═════ Data provided
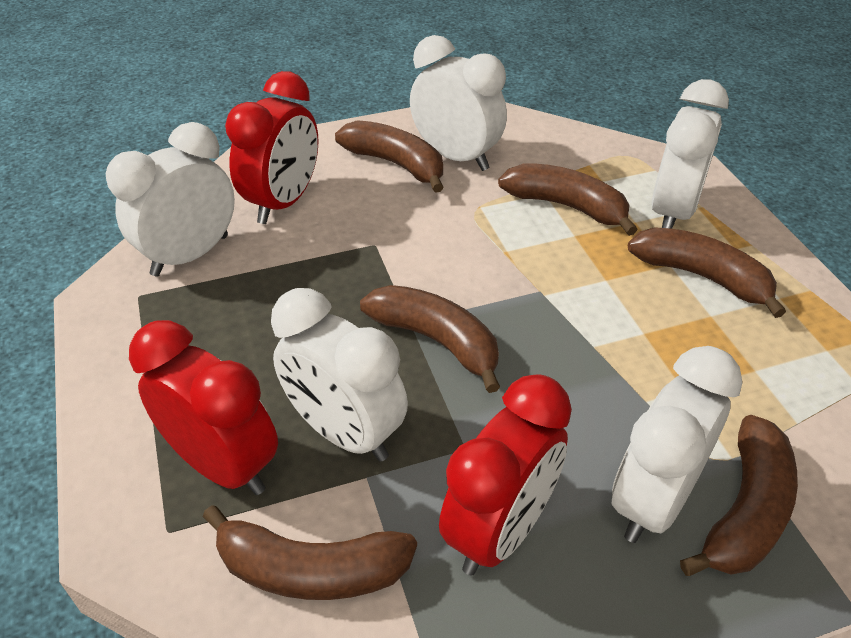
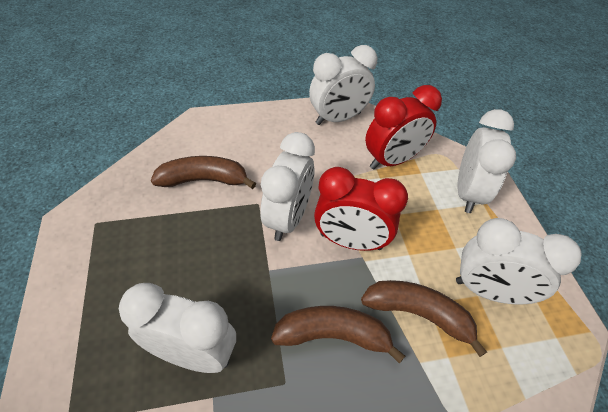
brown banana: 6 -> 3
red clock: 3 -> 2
══════════
═════ Data provided
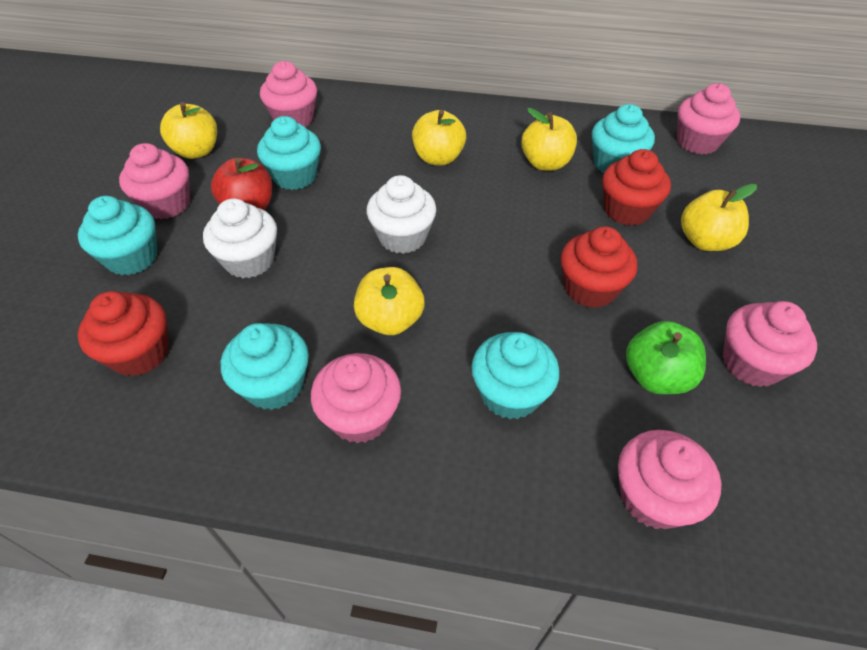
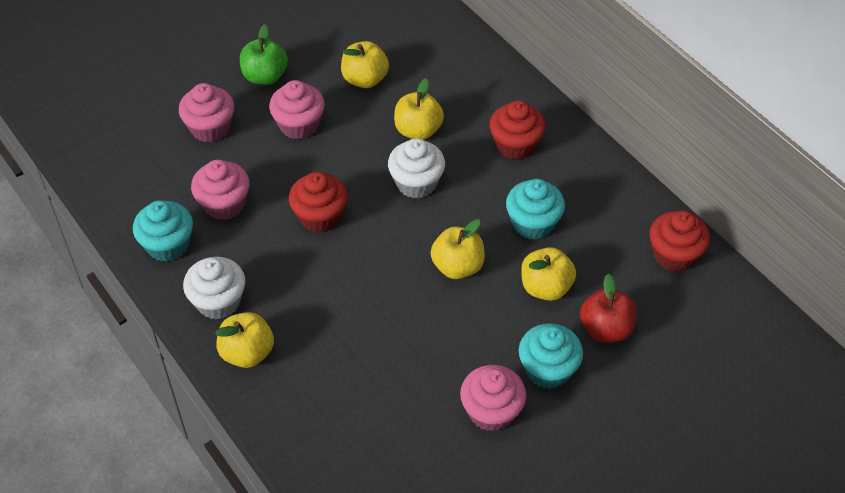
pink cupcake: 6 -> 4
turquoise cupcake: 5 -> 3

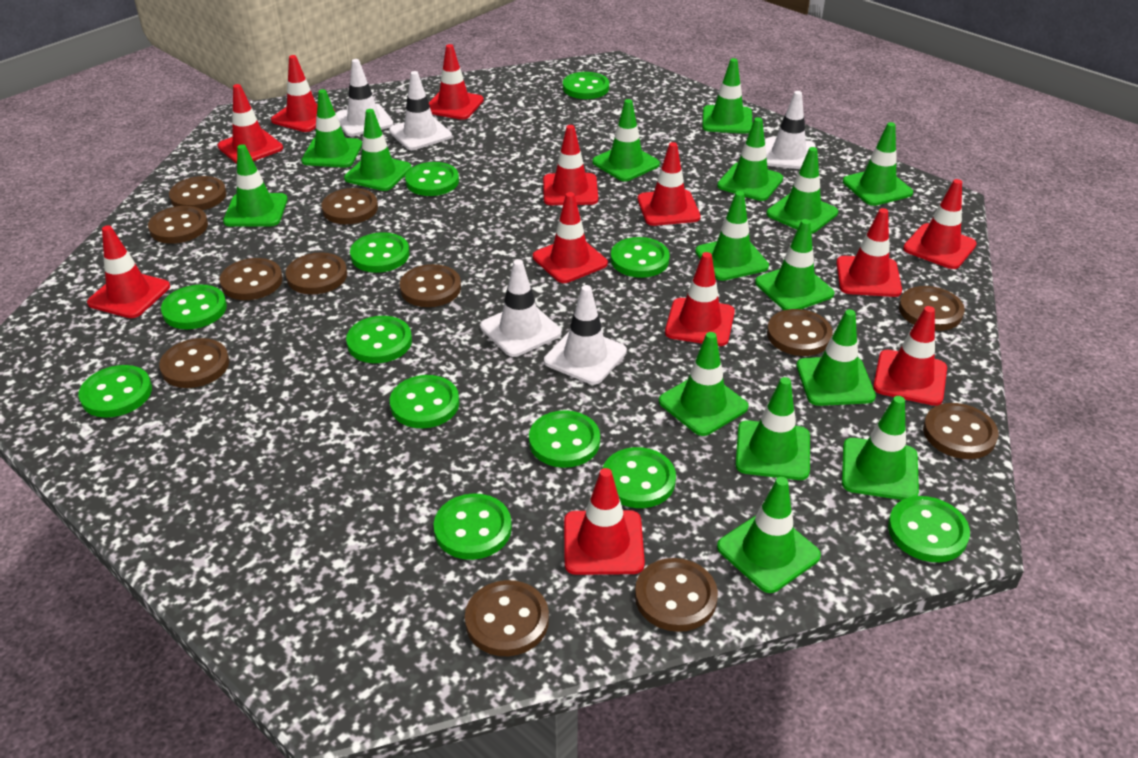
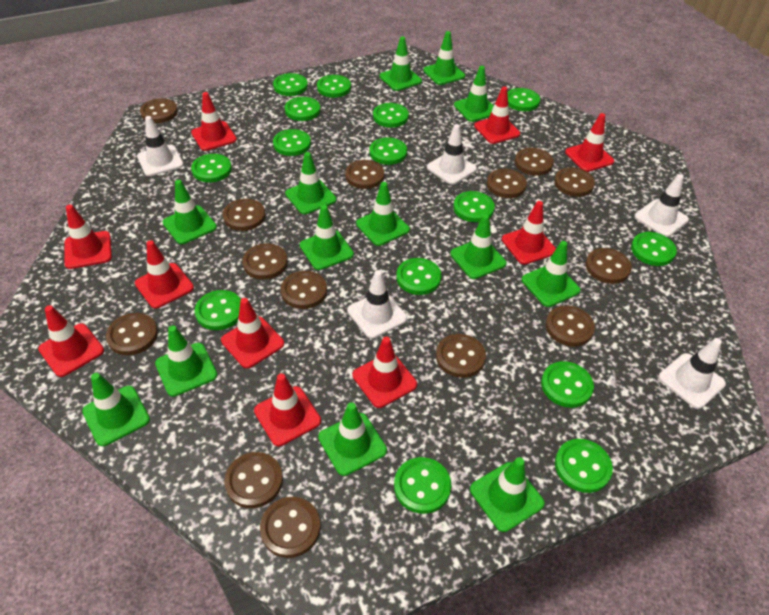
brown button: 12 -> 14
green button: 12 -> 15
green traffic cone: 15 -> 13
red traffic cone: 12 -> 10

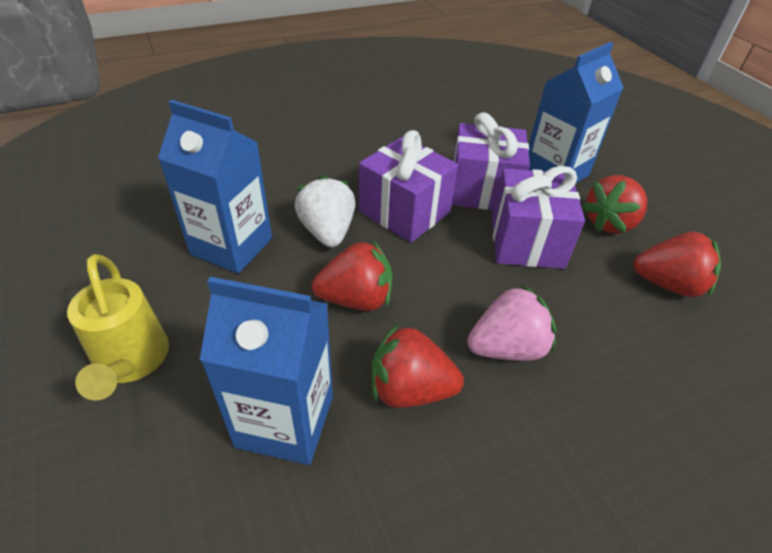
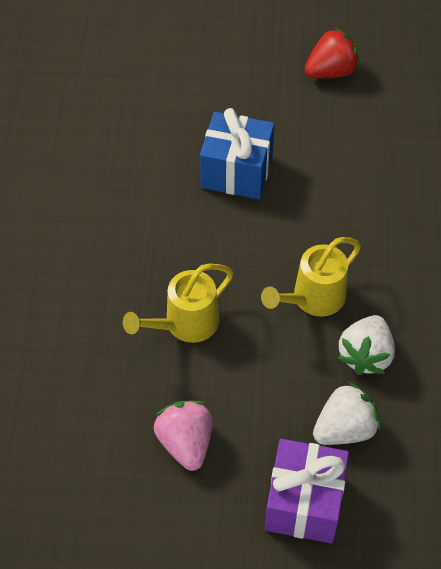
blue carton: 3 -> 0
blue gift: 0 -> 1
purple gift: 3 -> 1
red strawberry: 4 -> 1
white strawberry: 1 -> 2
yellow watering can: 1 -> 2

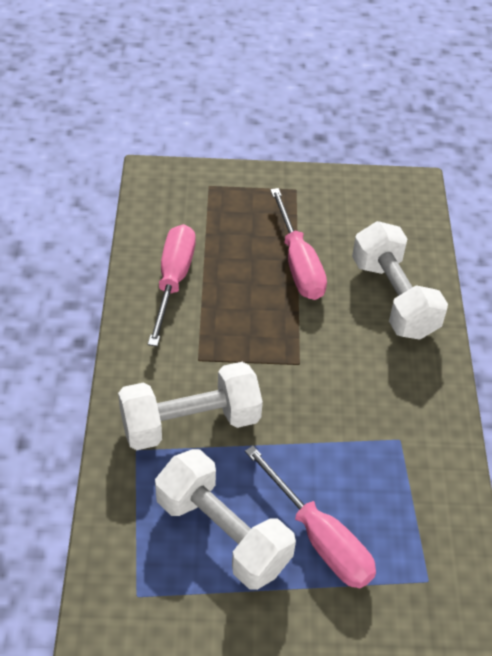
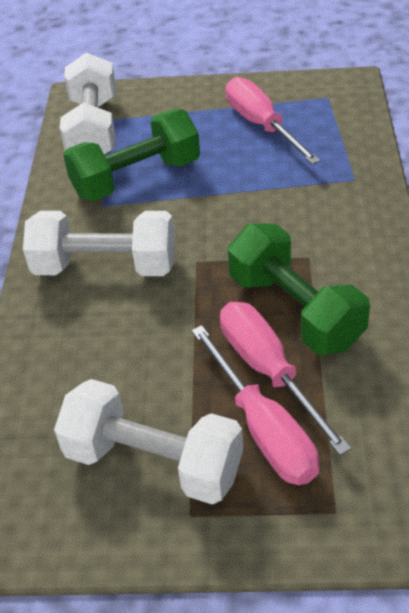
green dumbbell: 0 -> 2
══════════
═════ Data provided
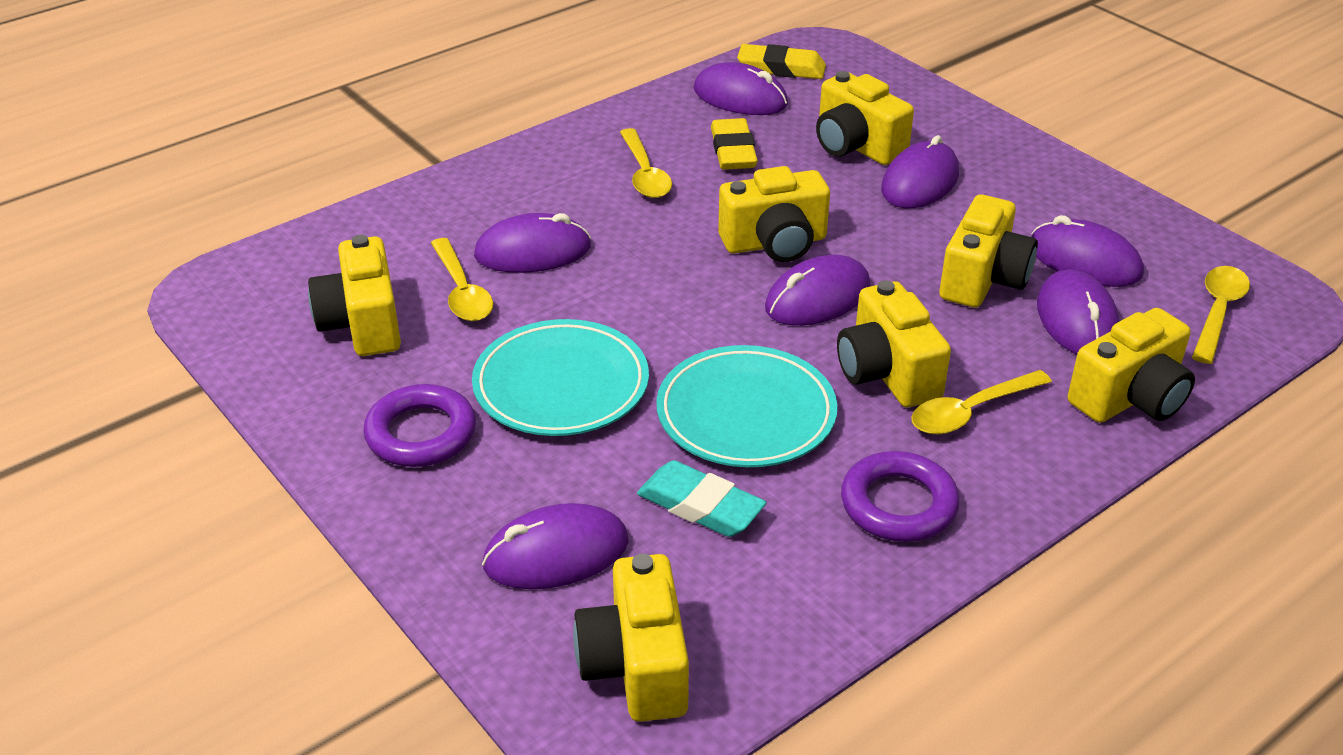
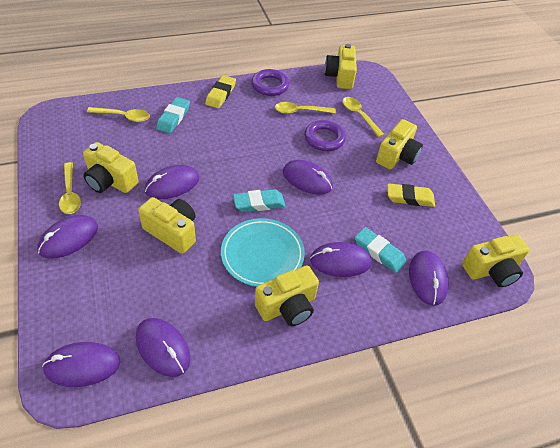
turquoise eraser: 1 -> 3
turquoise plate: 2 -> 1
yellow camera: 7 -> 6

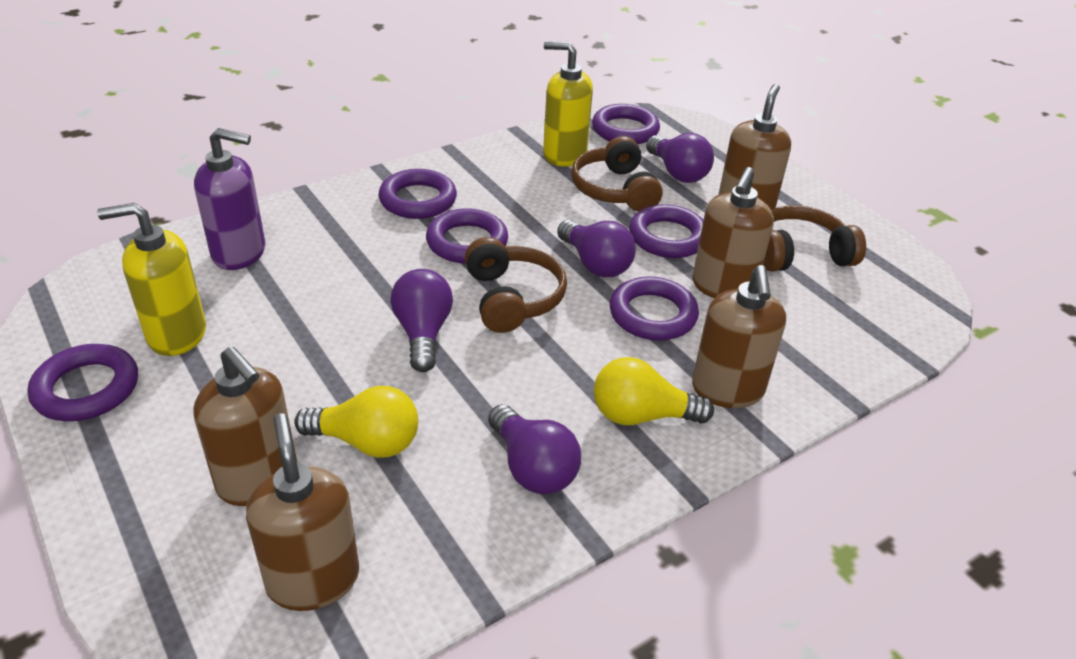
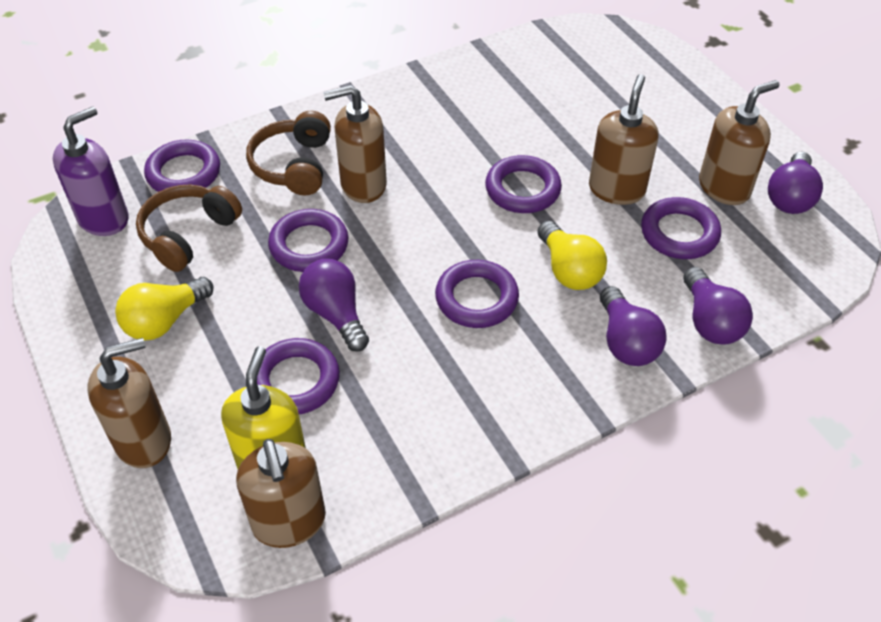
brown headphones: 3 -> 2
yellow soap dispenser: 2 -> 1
══════════
*What to do*
The lines to set down run from the line with "pink cupcake: 6 -> 4" up to and including the line with "green dumbbell: 0 -> 2" in the entries above. Reproduce them exactly, with no pictures.

*Task result*
pink cupcake: 6 -> 4
turquoise cupcake: 5 -> 3

brown button: 12 -> 14
green button: 12 -> 15
green traffic cone: 15 -> 13
red traffic cone: 12 -> 10

blue carton: 3 -> 0
blue gift: 0 -> 1
purple gift: 3 -> 1
red strawberry: 4 -> 1
white strawberry: 1 -> 2
yellow watering can: 1 -> 2

green dumbbell: 0 -> 2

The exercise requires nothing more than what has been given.